> **Before-and-after change data**
-------------------------

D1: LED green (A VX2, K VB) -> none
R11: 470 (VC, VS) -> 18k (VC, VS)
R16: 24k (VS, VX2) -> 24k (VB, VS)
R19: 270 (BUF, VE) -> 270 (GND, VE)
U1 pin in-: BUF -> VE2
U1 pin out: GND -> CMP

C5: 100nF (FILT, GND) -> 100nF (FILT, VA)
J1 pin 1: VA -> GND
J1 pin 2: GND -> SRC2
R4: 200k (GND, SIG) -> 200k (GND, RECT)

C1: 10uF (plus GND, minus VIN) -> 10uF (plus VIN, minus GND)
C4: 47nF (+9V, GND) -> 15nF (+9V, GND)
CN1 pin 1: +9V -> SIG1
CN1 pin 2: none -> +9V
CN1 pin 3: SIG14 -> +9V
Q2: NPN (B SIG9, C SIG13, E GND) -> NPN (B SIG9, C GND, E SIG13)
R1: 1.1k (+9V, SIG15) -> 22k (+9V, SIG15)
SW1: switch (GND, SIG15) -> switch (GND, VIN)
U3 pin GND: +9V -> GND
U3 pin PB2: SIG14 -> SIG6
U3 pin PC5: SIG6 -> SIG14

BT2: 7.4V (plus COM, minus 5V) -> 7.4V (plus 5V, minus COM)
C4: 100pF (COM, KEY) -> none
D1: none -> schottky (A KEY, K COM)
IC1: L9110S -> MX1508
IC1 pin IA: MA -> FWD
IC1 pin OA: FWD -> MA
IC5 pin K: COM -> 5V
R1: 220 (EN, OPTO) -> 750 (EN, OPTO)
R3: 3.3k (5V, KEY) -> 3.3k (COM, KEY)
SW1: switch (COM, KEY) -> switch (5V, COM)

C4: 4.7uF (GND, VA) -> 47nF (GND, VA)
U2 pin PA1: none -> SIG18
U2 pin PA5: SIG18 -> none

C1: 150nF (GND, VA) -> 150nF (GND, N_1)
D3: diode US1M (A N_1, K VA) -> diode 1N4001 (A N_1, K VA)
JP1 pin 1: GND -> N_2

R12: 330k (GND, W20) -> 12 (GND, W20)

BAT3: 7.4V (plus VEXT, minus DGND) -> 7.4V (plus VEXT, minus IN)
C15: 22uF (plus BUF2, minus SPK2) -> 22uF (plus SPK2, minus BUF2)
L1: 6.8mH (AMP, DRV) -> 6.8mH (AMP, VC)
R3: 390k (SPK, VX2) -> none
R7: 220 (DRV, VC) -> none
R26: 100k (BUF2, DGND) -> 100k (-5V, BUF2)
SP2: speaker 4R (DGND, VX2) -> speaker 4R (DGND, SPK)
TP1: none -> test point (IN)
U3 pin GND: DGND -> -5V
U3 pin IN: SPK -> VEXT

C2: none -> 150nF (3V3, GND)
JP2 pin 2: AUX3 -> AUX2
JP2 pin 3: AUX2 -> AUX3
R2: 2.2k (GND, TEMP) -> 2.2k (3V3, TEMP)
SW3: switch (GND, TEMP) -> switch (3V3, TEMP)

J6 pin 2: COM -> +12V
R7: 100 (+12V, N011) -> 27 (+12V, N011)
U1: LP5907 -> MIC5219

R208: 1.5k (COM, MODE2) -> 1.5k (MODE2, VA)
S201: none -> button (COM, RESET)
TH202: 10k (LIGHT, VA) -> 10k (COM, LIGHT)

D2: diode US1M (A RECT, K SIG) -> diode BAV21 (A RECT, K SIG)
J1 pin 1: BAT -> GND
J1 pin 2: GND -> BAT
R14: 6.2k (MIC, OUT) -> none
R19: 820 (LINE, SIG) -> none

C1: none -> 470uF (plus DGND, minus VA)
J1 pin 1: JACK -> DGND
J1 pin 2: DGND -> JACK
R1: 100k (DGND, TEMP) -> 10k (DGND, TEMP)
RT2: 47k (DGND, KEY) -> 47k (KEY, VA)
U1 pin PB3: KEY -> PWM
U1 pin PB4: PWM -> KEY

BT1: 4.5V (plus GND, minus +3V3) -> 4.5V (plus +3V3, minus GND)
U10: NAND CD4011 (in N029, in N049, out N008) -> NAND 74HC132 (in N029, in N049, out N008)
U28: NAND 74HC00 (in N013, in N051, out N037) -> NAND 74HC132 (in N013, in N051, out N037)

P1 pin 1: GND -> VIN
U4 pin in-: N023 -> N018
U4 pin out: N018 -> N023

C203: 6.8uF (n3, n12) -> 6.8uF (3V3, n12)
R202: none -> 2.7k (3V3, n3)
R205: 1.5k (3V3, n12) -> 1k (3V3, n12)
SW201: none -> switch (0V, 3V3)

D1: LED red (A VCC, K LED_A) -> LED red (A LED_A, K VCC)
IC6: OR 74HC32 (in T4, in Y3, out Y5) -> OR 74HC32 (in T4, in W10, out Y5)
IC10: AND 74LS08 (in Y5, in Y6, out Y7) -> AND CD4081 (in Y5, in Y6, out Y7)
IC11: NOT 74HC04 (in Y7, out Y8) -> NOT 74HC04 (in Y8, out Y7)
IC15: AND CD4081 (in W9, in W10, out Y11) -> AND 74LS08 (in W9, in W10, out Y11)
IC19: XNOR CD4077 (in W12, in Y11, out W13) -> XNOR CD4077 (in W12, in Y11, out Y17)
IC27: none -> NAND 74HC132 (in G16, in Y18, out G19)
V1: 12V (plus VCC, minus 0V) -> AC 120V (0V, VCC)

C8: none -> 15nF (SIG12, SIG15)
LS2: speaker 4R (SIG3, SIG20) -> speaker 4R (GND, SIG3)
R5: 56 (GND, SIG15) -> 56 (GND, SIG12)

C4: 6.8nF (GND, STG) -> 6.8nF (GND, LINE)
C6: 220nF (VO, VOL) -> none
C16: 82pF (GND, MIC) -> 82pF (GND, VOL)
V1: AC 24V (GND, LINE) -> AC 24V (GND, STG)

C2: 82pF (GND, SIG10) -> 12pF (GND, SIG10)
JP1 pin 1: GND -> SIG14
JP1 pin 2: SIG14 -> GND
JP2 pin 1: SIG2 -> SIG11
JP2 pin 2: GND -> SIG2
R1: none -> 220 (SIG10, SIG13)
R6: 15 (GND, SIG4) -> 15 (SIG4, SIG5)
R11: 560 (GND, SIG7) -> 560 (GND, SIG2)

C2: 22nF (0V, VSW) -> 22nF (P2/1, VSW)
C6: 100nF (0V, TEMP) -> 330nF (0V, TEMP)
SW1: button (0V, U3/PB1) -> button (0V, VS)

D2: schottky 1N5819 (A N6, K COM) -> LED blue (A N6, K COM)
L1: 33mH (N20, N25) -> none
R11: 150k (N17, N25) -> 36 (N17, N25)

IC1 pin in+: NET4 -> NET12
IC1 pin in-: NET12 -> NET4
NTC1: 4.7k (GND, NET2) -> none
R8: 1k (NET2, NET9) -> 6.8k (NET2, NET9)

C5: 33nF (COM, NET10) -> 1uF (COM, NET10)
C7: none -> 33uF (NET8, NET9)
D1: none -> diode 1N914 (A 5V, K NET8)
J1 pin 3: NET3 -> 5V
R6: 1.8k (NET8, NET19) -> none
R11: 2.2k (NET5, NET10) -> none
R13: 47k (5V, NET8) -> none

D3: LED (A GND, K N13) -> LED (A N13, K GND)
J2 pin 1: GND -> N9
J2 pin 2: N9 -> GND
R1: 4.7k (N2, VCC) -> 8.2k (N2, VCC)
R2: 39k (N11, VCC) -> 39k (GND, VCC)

-------------------------

> **Goal of the exercise**
Starting from the records above, copy each line where the string "speaker" is found.

> **Reply**
SP2: speaker 4R (DGND, VX2) -> speaker 4R (DGND, SPK)
LS2: speaker 4R (SIG3, SIG20) -> speaker 4R (GND, SIG3)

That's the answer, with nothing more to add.